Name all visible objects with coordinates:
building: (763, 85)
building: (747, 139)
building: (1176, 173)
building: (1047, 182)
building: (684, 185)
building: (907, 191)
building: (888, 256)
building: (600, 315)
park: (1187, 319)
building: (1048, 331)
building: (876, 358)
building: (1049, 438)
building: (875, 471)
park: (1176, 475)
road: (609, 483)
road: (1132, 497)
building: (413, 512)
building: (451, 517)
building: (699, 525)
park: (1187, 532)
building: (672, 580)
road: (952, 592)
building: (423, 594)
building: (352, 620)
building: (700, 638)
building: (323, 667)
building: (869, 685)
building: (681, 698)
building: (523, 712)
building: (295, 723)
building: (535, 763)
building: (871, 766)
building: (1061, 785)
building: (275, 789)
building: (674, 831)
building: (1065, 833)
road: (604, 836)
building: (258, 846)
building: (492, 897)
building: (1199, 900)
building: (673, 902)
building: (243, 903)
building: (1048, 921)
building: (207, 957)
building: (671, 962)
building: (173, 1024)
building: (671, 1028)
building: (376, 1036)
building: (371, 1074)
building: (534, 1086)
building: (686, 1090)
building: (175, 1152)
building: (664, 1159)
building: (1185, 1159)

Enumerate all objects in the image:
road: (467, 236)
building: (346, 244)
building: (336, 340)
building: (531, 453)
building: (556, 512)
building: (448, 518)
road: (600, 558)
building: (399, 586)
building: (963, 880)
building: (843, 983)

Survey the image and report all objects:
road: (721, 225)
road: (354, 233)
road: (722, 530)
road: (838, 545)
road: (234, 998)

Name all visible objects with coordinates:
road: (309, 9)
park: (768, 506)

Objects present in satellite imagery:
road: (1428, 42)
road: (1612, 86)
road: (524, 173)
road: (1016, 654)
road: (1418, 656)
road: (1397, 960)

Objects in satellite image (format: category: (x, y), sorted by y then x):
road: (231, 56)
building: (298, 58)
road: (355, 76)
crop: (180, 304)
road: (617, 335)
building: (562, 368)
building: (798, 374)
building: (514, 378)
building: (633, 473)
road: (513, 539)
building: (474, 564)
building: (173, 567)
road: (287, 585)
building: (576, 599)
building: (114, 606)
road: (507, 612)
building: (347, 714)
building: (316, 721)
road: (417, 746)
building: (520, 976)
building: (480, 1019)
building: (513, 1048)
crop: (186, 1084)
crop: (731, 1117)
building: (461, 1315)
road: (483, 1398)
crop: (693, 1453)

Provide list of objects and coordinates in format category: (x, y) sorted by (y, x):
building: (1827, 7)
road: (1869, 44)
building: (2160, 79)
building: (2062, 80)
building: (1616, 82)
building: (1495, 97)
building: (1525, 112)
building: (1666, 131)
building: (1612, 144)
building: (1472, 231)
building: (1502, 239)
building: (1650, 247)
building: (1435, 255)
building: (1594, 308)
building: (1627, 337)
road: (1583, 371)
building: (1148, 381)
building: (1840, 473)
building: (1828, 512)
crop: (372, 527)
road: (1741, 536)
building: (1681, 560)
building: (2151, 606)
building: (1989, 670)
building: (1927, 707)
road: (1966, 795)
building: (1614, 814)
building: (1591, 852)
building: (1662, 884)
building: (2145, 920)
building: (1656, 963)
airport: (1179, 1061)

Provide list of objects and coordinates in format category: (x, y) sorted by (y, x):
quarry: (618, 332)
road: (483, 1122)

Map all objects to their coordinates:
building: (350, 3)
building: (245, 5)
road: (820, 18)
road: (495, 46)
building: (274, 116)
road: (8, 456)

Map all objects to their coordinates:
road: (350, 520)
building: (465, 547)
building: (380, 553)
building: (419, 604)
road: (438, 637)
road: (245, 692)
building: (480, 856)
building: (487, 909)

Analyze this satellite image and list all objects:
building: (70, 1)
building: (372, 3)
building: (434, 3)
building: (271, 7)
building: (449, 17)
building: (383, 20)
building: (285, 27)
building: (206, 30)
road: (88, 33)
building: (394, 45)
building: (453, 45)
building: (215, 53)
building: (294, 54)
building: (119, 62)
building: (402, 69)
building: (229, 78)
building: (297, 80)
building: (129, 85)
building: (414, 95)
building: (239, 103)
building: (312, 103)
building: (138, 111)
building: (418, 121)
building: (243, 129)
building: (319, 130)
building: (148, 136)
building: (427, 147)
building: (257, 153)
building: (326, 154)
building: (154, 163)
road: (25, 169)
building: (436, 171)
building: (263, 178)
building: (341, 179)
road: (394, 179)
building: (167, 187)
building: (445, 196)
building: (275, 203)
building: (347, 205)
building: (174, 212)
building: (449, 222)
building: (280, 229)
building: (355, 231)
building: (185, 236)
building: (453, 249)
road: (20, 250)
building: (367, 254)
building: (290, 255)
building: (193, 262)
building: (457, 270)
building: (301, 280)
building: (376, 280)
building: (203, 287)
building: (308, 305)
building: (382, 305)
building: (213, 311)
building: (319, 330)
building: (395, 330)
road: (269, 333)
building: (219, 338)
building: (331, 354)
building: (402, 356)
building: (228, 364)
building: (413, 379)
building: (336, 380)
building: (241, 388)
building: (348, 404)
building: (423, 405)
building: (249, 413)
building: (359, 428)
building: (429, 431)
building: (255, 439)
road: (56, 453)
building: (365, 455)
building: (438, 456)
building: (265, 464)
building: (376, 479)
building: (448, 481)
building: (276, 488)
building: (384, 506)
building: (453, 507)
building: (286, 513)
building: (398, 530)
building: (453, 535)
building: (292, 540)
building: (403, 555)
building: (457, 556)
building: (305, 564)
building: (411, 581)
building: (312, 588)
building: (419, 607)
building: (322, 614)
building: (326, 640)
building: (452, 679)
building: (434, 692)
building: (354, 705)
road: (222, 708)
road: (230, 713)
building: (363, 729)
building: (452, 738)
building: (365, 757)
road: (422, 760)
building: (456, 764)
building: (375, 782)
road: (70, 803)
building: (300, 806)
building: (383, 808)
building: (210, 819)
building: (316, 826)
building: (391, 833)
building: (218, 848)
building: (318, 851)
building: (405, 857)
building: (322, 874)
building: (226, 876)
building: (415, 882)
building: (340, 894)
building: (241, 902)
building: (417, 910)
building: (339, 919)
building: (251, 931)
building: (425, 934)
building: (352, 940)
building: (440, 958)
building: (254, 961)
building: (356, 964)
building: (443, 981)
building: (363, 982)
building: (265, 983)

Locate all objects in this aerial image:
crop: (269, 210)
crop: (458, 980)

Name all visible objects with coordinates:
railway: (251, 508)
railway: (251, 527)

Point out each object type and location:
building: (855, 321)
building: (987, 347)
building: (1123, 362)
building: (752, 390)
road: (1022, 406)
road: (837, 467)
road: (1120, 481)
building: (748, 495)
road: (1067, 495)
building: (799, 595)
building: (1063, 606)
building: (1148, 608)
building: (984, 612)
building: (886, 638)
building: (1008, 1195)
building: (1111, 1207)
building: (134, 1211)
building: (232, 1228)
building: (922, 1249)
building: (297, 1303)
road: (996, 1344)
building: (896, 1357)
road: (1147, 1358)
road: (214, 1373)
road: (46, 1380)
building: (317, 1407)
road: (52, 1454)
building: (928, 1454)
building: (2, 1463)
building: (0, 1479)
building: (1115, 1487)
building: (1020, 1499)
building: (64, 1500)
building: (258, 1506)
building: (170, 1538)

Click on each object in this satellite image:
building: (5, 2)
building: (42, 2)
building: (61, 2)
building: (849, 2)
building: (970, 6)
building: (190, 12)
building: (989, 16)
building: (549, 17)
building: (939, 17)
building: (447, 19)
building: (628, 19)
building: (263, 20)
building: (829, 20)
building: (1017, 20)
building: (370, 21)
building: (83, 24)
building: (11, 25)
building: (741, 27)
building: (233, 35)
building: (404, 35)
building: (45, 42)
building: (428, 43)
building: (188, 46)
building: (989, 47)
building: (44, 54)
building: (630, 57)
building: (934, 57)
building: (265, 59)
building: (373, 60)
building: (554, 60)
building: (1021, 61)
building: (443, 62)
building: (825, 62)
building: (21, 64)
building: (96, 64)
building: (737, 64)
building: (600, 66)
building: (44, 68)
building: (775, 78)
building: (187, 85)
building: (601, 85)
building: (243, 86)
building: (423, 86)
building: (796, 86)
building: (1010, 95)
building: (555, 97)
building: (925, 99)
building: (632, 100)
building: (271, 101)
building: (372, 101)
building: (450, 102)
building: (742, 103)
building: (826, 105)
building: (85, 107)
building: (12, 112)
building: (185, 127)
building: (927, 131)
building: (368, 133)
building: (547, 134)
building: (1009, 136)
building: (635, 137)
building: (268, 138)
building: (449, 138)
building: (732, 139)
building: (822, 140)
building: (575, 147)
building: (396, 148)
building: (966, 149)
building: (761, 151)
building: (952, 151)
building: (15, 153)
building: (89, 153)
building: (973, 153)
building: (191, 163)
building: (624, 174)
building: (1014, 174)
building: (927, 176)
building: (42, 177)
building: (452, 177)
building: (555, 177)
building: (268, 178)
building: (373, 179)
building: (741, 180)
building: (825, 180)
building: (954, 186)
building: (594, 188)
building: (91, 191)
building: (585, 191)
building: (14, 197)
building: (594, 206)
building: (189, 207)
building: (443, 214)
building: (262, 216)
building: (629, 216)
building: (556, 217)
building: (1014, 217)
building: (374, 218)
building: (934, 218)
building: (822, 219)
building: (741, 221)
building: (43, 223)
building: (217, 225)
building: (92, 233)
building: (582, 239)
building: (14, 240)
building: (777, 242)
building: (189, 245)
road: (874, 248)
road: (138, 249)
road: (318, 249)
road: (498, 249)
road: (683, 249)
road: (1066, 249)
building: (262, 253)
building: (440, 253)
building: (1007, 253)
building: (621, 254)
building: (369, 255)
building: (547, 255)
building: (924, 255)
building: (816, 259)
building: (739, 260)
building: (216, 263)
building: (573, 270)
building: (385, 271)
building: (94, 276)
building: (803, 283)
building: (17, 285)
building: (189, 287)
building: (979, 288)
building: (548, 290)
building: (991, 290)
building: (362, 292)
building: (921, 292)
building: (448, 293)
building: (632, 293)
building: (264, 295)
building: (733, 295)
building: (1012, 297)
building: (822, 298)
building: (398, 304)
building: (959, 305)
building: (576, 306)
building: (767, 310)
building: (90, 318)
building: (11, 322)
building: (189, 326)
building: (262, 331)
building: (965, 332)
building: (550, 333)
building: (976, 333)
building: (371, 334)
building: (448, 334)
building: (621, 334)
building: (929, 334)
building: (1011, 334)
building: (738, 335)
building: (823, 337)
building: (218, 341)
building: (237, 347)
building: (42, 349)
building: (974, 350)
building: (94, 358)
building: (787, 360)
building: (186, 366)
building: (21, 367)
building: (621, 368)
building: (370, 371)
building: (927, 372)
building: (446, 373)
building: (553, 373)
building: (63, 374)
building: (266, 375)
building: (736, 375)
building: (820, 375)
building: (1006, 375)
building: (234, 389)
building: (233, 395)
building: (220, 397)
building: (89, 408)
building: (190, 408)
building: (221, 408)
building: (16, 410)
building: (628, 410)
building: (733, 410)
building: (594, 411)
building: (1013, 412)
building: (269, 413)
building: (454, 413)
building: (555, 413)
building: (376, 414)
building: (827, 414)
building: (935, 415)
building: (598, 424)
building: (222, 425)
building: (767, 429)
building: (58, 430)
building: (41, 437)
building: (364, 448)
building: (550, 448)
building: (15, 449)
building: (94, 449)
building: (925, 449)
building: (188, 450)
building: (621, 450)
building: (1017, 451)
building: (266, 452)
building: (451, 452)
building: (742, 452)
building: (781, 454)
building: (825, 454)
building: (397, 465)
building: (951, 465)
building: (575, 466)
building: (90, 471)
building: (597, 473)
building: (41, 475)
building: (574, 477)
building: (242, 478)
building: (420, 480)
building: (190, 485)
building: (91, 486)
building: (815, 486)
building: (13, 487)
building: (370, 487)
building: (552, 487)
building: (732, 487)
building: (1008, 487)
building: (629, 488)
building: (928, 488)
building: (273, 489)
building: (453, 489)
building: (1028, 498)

★ ★ ★ ★ ★ ★ ★

In the records above, find every line that contains the word "this" and copy it.

Analyze this satellite image and list all objects:
Locate all objects in this aerial image:
Click on each object in this satellite image:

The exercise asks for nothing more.